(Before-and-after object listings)
━━━
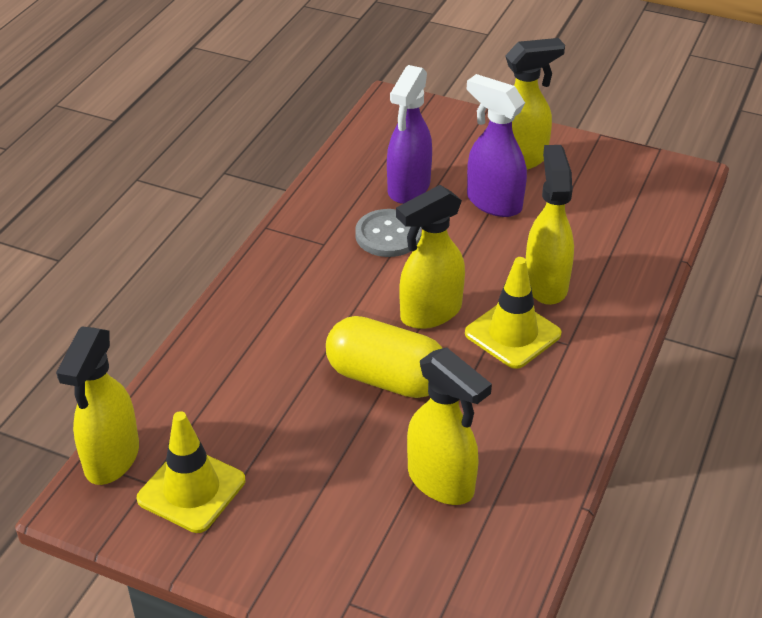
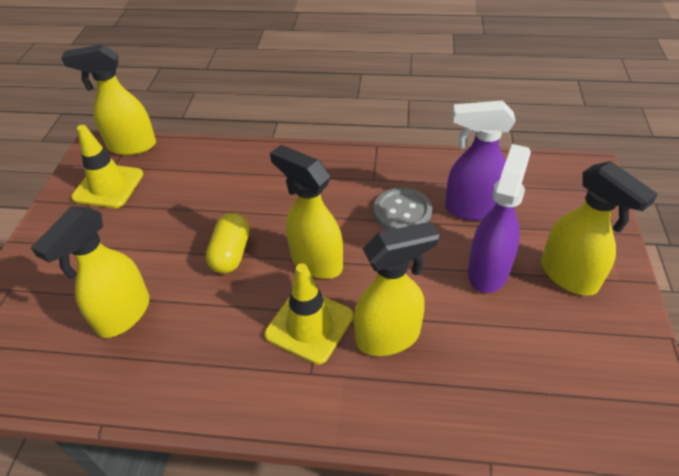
camera: 75 degrees right, 5 degrees up
(386, 378) = (231, 253): yellow capsule -> yellow capsule, size x0.67

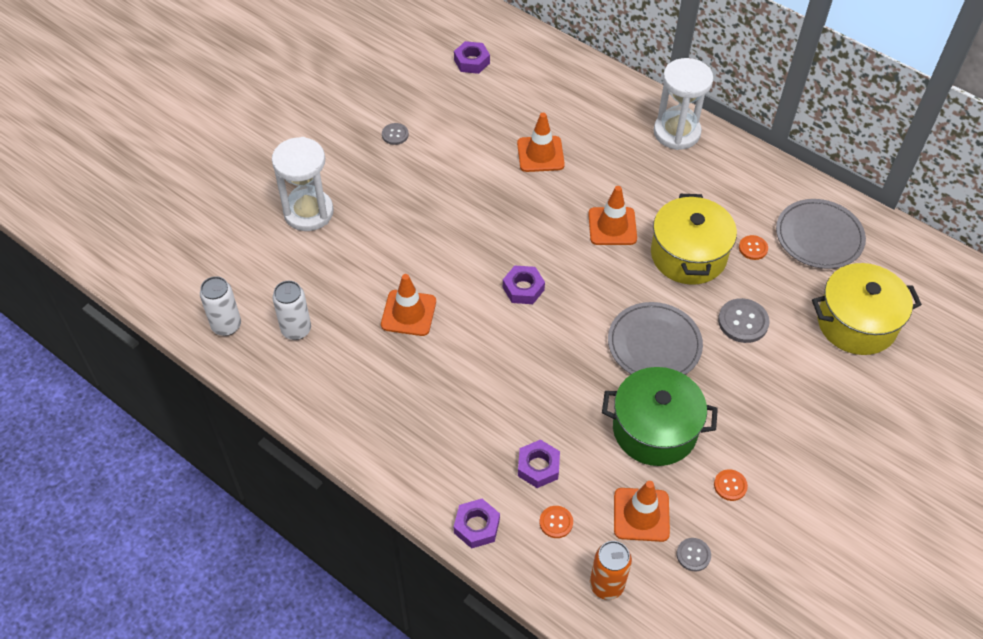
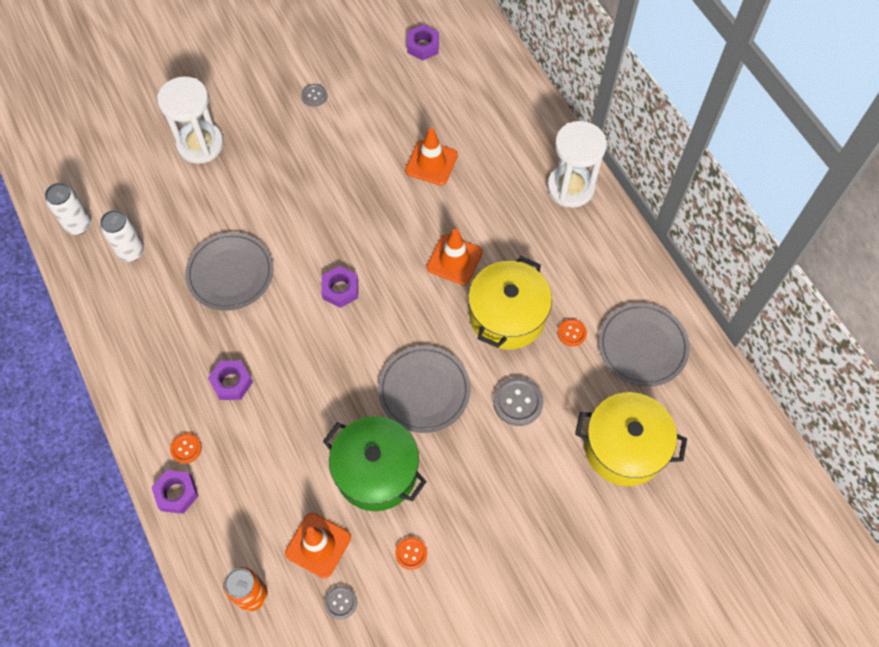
camera: 25 degrees right, 10 degrees up
(408, 313) = (230, 273): orange traffic cone -> grey plate
(538, 467) = (257, 462): purple nut -> purple nut (231, 382)
(556, 522) = (243, 519): orange button -> orange button (186, 448)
━━━
# Task item
Give back the records exactly, minus any pictures.

# Expected answer
camera: 75 degrees right, 5 degrees up
(386, 378) = (231, 253): yellow capsule -> yellow capsule, size x0.67

camera: 25 degrees right, 10 degrees up
(408, 313) = (230, 273): orange traffic cone -> grey plate
(538, 467) = (257, 462): purple nut -> purple nut (231, 382)
(556, 522) = (243, 519): orange button -> orange button (186, 448)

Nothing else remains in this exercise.